■ **Aim of the task**: Exact duplicates of all the records are needed.

[Material supplied — start]

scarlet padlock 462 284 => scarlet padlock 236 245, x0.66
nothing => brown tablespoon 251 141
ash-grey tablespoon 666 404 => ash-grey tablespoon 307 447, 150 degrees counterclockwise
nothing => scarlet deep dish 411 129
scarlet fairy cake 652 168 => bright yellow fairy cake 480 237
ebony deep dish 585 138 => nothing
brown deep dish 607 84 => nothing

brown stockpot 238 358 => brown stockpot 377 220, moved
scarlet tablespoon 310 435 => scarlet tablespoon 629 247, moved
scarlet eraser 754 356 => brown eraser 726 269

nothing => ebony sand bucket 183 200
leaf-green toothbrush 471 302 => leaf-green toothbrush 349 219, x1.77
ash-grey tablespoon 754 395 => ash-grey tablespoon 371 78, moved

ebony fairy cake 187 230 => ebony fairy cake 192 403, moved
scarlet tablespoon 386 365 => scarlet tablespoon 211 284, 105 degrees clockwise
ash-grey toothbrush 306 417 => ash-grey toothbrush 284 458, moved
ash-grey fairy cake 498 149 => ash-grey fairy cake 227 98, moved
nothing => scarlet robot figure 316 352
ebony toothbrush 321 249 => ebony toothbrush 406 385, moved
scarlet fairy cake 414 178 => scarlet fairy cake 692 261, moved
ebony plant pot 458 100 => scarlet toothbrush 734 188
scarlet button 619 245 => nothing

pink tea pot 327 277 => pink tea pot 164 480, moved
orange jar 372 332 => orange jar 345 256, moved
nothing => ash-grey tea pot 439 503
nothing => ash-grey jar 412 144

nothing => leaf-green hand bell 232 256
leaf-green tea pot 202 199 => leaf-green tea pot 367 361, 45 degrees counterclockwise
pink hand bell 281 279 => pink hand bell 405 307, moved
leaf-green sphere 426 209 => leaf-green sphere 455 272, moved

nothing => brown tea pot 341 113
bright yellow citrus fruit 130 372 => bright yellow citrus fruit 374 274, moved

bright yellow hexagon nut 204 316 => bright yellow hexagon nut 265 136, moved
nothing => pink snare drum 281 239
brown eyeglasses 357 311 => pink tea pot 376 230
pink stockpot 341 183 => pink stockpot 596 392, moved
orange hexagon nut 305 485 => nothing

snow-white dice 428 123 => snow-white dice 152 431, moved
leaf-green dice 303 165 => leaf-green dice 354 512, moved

[Material supplied — finish]

■ **Reply to the exercise**:
scarlet padlock 462 284 => scarlet padlock 236 245, x0.66
nothing => brown tablespoon 251 141
ash-grey tablespoon 666 404 => ash-grey tablespoon 307 447, 150 degrees counterclockwise
nothing => scarlet deep dish 411 129
scarlet fairy cake 652 168 => bright yellow fairy cake 480 237
ebony deep dish 585 138 => nothing
brown deep dish 607 84 => nothing

brown stockpot 238 358 => brown stockpot 377 220, moved
scarlet tablespoon 310 435 => scarlet tablespoon 629 247, moved
scarlet eraser 754 356 => brown eraser 726 269

nothing => ebony sand bucket 183 200
leaf-green toothbrush 471 302 => leaf-green toothbrush 349 219, x1.77
ash-grey tablespoon 754 395 => ash-grey tablespoon 371 78, moved

ebony fairy cake 187 230 => ebony fairy cake 192 403, moved
scarlet tablespoon 386 365 => scarlet tablespoon 211 284, 105 degrees clockwise
ash-grey toothbrush 306 417 => ash-grey toothbrush 284 458, moved
ash-grey fairy cake 498 149 => ash-grey fairy cake 227 98, moved
nothing => scarlet robot figure 316 352
ebony toothbrush 321 249 => ebony toothbrush 406 385, moved
scarlet fairy cake 414 178 => scarlet fairy cake 692 261, moved
ebony plant pot 458 100 => scarlet toothbrush 734 188
scarlet button 619 245 => nothing

pink tea pot 327 277 => pink tea pot 164 480, moved
orange jar 372 332 => orange jar 345 256, moved
nothing => ash-grey tea pot 439 503
nothing => ash-grey jar 412 144

nothing => leaf-green hand bell 232 256
leaf-green tea pot 202 199 => leaf-green tea pot 367 361, 45 degrees counterclockwise
pink hand bell 281 279 => pink hand bell 405 307, moved
leaf-green sphere 426 209 => leaf-green sphere 455 272, moved

nothing => brown tea pot 341 113
bright yellow citrus fruit 130 372 => bright yellow citrus fruit 374 274, moved

bright yellow hexagon nut 204 316 => bright yellow hexagon nut 265 136, moved
nothing => pink snare drum 281 239
brown eyeglasses 357 311 => pink tea pot 376 230
pink stockpot 341 183 => pink stockpot 596 392, moved
orange hexagon nut 305 485 => nothing

snow-white dice 428 123 => snow-white dice 152 431, moved
leaf-green dice 303 165 => leaf-green dice 354 512, moved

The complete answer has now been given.